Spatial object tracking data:
=== Begin Enclosure ===
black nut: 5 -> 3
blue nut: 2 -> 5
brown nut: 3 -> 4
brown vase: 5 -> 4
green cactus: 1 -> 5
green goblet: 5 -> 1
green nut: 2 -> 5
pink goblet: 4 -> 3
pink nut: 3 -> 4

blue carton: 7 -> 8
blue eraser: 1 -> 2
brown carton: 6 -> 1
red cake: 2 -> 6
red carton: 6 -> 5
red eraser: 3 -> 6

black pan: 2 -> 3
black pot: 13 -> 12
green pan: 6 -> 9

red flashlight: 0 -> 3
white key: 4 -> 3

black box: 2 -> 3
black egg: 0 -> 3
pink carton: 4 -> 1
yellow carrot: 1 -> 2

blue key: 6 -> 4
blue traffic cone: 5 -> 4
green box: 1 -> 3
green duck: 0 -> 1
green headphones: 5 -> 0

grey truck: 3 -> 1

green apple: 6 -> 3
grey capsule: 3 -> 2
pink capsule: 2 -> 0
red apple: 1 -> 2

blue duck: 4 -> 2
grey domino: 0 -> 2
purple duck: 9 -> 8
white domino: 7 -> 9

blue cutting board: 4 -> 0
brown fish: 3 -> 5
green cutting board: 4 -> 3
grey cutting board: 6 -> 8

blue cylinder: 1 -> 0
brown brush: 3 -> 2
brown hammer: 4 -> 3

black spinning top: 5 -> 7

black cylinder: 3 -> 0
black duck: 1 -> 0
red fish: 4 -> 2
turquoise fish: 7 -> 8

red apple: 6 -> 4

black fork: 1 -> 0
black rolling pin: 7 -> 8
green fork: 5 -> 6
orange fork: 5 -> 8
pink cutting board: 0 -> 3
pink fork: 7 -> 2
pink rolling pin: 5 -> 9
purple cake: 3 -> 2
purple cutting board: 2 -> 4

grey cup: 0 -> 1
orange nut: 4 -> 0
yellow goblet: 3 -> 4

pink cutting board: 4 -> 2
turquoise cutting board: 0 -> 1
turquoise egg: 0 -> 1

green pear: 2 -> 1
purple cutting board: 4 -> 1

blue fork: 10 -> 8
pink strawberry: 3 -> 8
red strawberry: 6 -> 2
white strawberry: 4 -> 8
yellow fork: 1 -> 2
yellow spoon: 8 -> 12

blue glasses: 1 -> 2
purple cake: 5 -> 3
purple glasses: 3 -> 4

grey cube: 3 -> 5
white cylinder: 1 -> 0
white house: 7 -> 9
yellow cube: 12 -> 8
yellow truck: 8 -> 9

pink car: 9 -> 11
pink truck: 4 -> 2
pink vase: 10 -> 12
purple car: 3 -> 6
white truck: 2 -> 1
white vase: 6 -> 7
=== End Enclosure ===
## Task
Please reproduce the lines from the line with "blue cylinder: 1 -> 0" to the line with "pink strawberry: 3 -> 8", both ends included, exactly as they appear above.

## Response to this exercise
blue cylinder: 1 -> 0
brown brush: 3 -> 2
brown hammer: 4 -> 3

black spinning top: 5 -> 7

black cylinder: 3 -> 0
black duck: 1 -> 0
red fish: 4 -> 2
turquoise fish: 7 -> 8

red apple: 6 -> 4

black fork: 1 -> 0
black rolling pin: 7 -> 8
green fork: 5 -> 6
orange fork: 5 -> 8
pink cutting board: 0 -> 3
pink fork: 7 -> 2
pink rolling pin: 5 -> 9
purple cake: 3 -> 2
purple cutting board: 2 -> 4

grey cup: 0 -> 1
orange nut: 4 -> 0
yellow goblet: 3 -> 4

pink cutting board: 4 -> 2
turquoise cutting board: 0 -> 1
turquoise egg: 0 -> 1

green pear: 2 -> 1
purple cutting board: 4 -> 1

blue fork: 10 -> 8
pink strawberry: 3 -> 8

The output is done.